* RECORDS TO PROCESS:
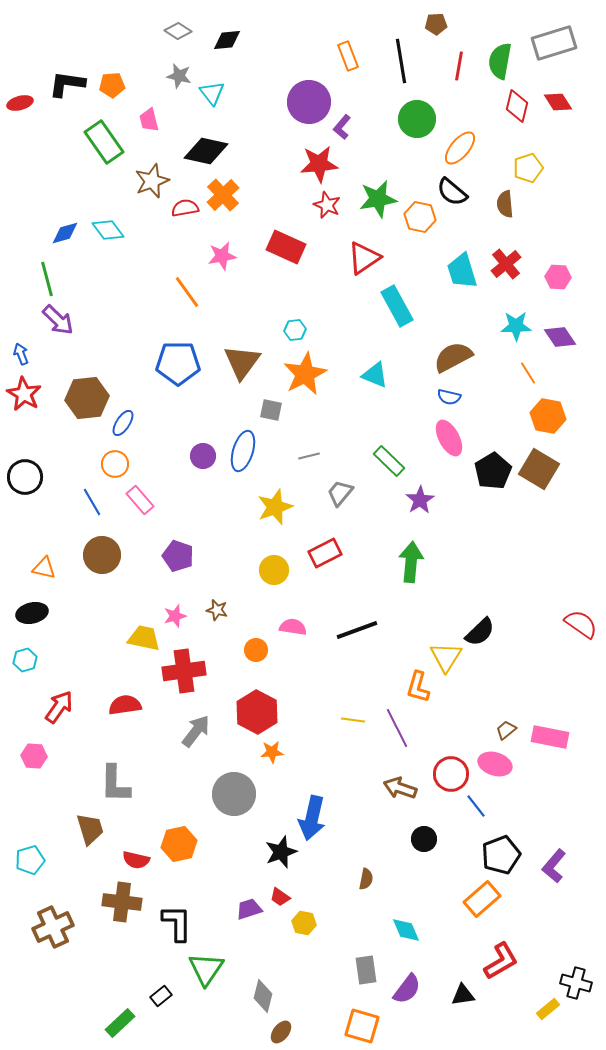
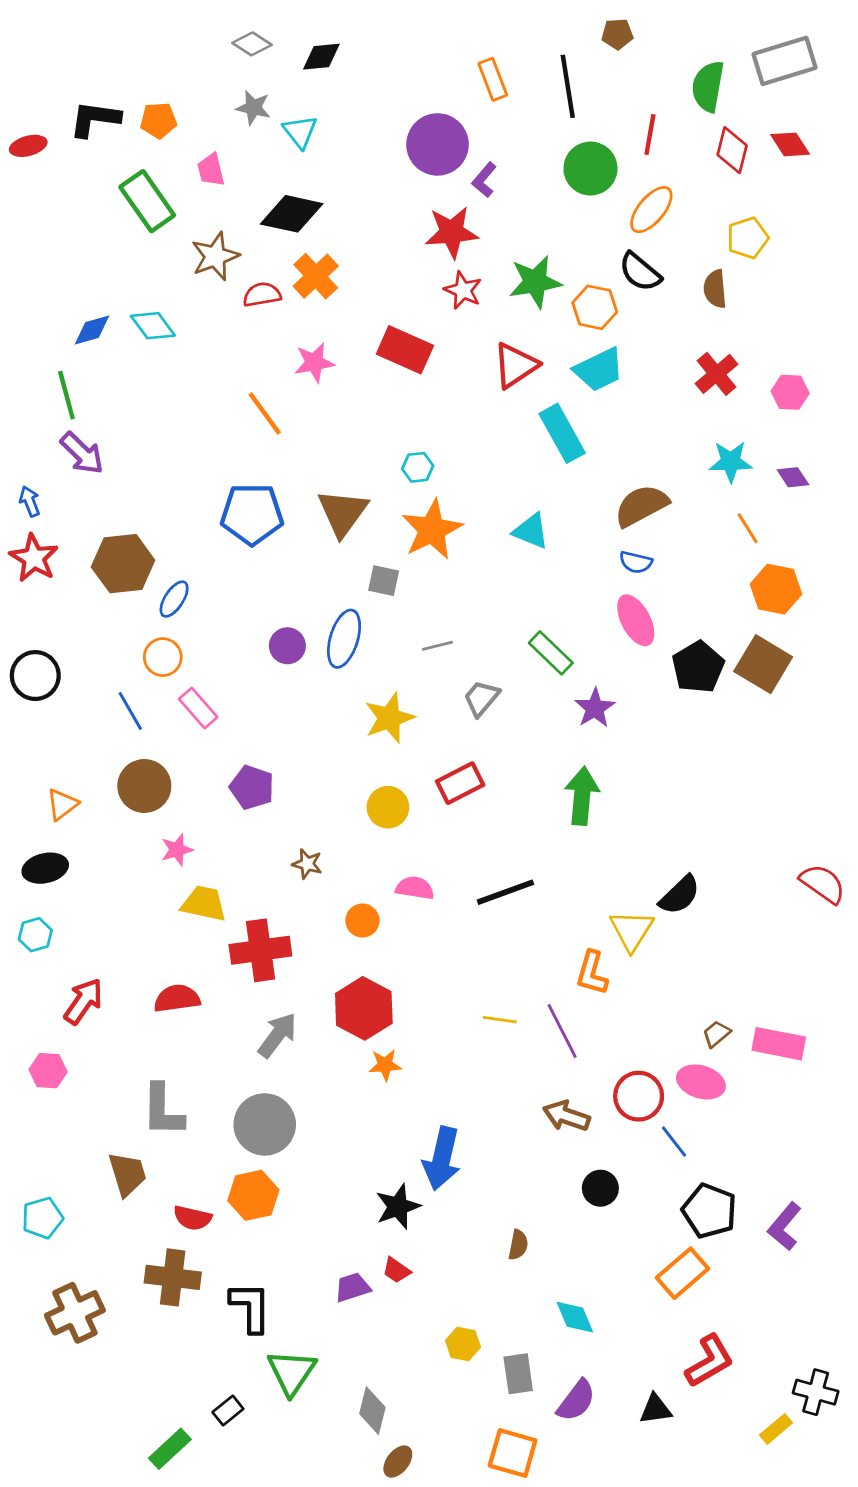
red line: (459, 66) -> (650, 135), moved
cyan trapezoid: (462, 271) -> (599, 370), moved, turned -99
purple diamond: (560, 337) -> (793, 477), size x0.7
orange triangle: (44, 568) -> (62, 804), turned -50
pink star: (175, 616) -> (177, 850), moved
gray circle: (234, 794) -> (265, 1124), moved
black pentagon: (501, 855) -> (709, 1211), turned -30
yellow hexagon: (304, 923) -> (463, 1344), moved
==
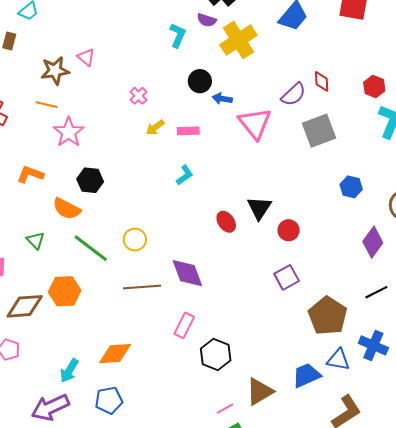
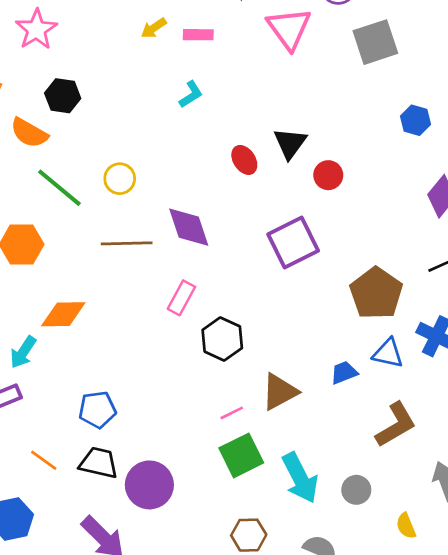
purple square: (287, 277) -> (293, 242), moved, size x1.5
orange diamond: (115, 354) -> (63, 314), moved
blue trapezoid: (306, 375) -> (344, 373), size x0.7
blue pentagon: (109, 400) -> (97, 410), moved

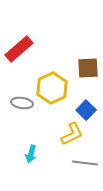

* DESCRIPTION OF THE TASK:
Using the listing above, list every line in which the string "diamond" occurs.

* TASK ANSWER:
purple diamond: (560, 337) -> (793, 477), size x0.7
orange diamond: (115, 354) -> (63, 314), moved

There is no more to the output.